EXERCISE DIRECTIONS:
What is the number of lines in the data that contain "diode"? Respond with nothing else.

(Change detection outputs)
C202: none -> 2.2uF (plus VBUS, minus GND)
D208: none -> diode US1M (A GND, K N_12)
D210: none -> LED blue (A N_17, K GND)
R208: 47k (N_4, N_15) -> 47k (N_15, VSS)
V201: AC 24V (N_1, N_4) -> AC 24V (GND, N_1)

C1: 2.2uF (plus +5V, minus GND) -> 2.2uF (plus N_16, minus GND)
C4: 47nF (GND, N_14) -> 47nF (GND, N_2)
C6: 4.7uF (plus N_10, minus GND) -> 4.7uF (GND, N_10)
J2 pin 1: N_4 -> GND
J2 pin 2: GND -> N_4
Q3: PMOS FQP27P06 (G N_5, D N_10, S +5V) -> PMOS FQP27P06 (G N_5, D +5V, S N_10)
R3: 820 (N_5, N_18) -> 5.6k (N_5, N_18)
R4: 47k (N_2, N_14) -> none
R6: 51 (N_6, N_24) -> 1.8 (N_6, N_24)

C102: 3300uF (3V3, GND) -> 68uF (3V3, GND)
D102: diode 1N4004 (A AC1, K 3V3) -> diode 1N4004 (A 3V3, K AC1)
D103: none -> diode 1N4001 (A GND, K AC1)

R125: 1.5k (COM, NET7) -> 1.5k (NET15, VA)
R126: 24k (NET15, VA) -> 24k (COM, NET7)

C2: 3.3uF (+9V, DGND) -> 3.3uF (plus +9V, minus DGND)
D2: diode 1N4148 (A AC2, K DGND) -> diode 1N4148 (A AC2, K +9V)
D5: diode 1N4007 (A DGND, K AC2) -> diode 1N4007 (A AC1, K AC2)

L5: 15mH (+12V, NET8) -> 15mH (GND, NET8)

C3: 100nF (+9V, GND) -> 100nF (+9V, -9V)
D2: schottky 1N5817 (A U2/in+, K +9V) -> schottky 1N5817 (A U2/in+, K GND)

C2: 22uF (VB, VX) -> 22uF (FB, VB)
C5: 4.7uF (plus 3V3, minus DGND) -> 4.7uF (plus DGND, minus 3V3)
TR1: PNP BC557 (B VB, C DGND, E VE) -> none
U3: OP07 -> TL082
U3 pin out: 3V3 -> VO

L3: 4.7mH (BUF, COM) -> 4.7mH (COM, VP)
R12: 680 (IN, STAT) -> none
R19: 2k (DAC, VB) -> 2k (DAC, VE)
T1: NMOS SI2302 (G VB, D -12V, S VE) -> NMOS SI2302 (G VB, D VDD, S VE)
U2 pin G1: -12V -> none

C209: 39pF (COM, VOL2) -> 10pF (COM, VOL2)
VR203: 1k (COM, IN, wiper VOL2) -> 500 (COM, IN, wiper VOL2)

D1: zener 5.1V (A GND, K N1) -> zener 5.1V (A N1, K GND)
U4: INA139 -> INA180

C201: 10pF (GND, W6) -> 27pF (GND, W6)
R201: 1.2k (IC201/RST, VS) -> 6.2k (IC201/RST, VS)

REPLY:
5